__Problem description__.
Nothing but the pictures gets dropped; retype every entry exactly.
---- Material provided
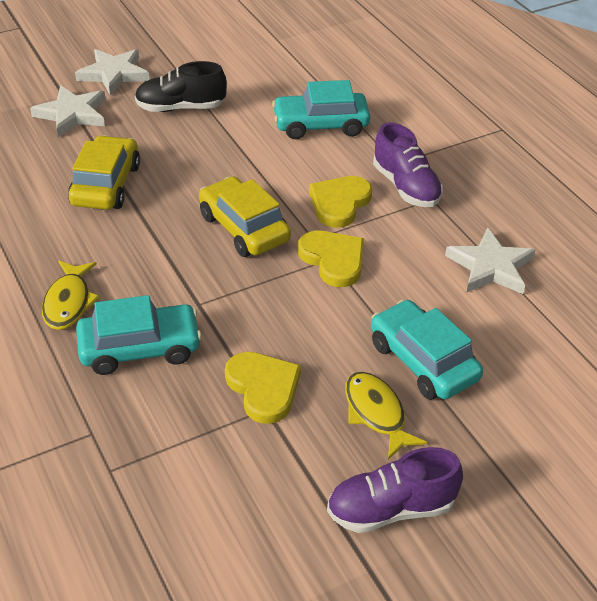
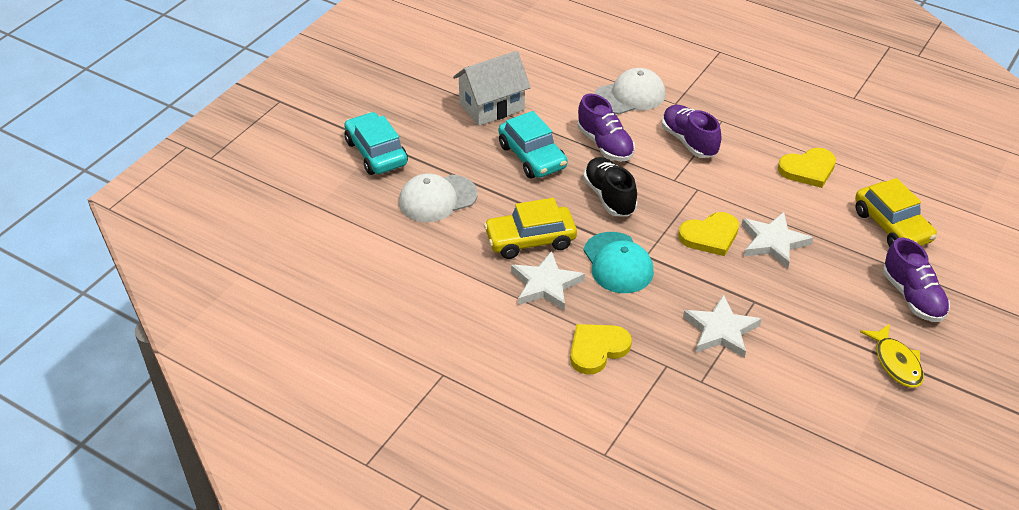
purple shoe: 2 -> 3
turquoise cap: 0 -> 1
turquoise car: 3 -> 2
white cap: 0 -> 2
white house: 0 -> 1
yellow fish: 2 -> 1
--------
__Answer space__.
purple shoe: 2 -> 3
turquoise cap: 0 -> 1
turquoise car: 3 -> 2
white cap: 0 -> 2
white house: 0 -> 1
yellow fish: 2 -> 1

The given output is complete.